§ Material provided:
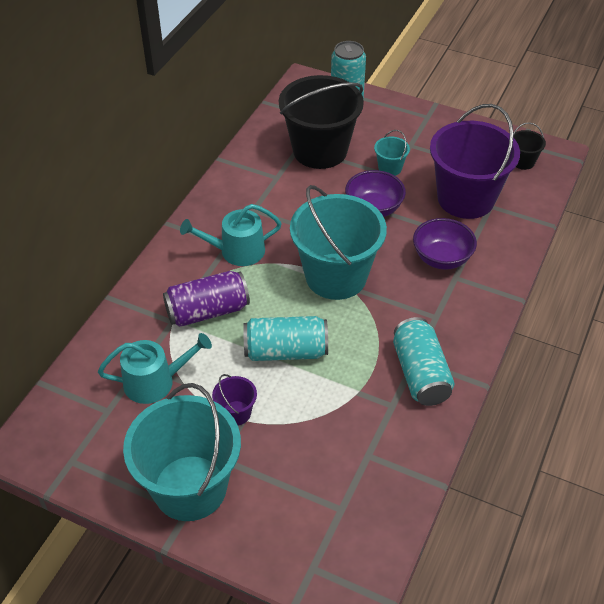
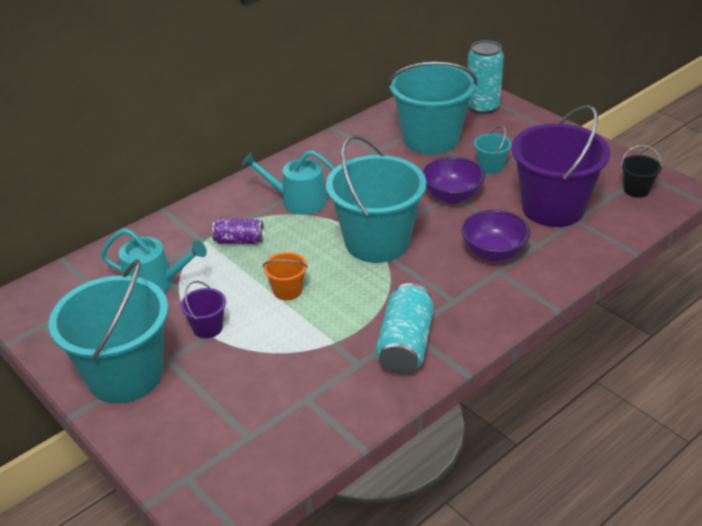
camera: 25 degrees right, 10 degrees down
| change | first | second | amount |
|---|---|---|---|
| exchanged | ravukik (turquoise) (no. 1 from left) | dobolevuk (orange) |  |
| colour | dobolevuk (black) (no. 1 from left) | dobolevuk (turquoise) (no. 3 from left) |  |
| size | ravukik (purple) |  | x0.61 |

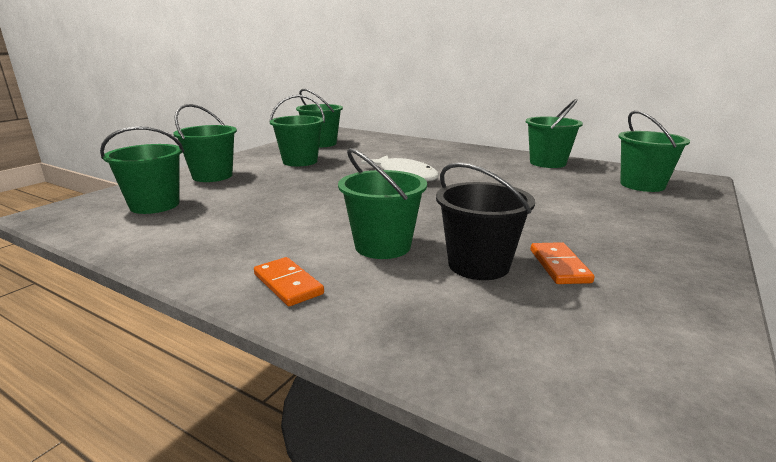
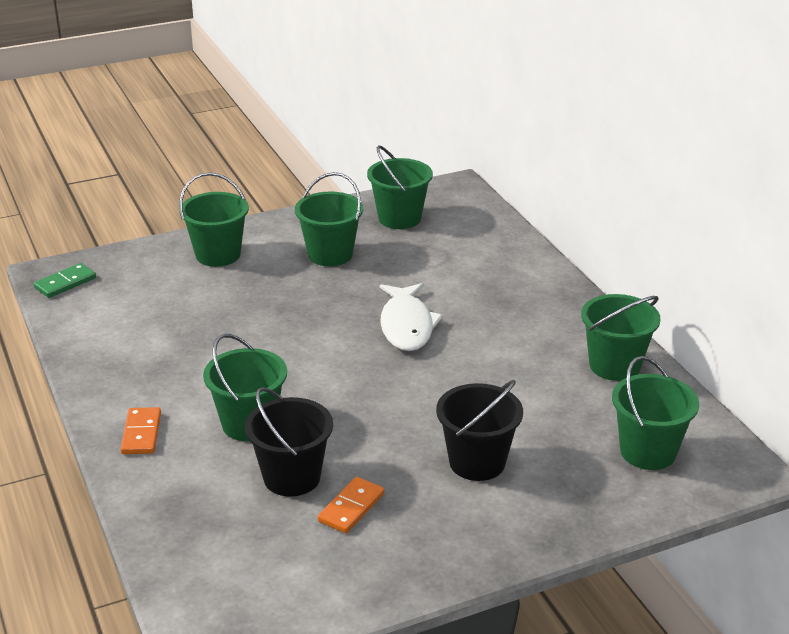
camera: 35 degrees right, 10 degrees up
| change | first | second | amount |
|---|---|---|---|
| missing | dobolevuk (green) (no. 1 from left) |  |  |
| appeared |  | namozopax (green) |  |
| appeared |  | dobolevuk (black) (no. 2 from left) |  |

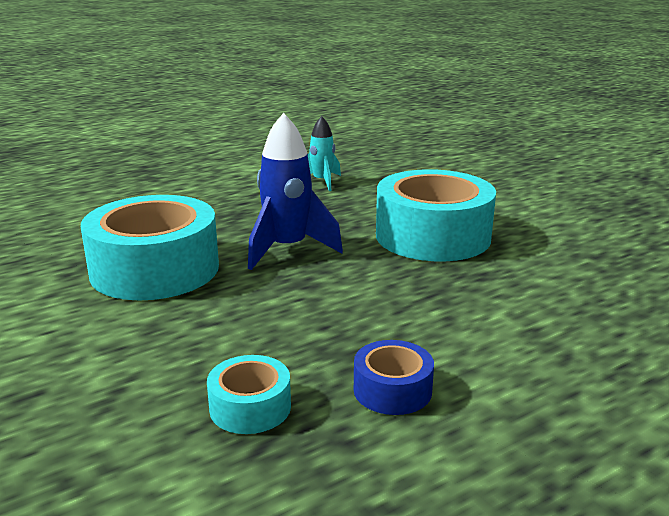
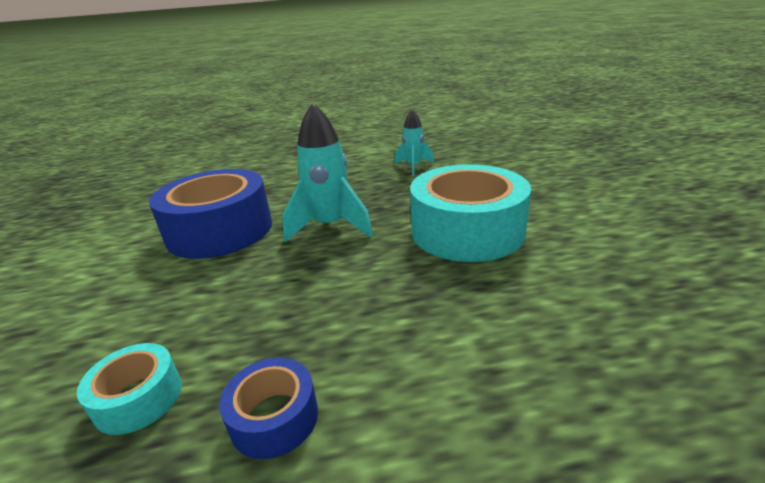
camera: 25 degrees right, 5 degrees up
| change | first | second | amount |
|---|---|---|---|
| colour | befesotu (turquoise) (no. 1 from left) | befesotu (blue) (no. 1 from left) |  |
| colour | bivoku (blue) | bivoku (turquoise) (no. 1 from left) |  |

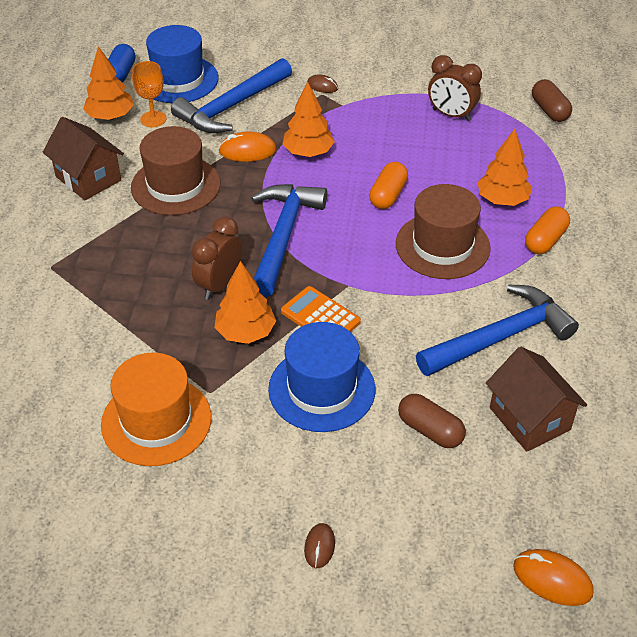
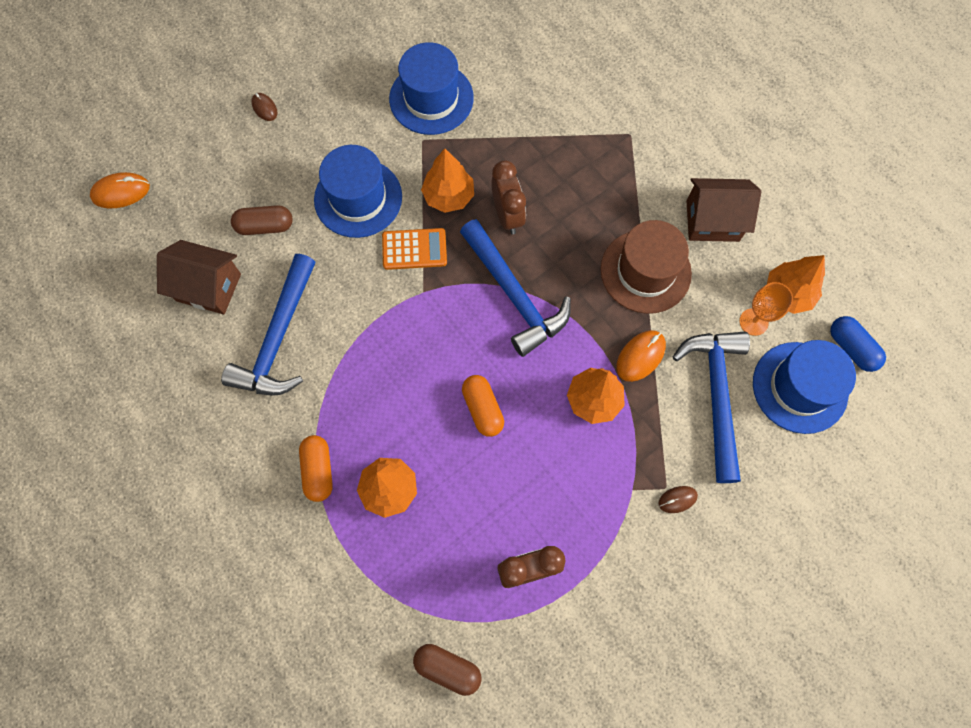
camera: 135 degrees right, 25 degrees up
| change | first | second | amount |
|---|---|---|---|
| missing | nezanal (brown) (no. 2 from left) |  |  |
| colour | nezanal (orange) | nezanal (blue) (no. 2 from left) |  |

§ Assignment:
Lines that include the word "missing" — how many are there in the data? Answer with the number alone.

§ Written reply:
2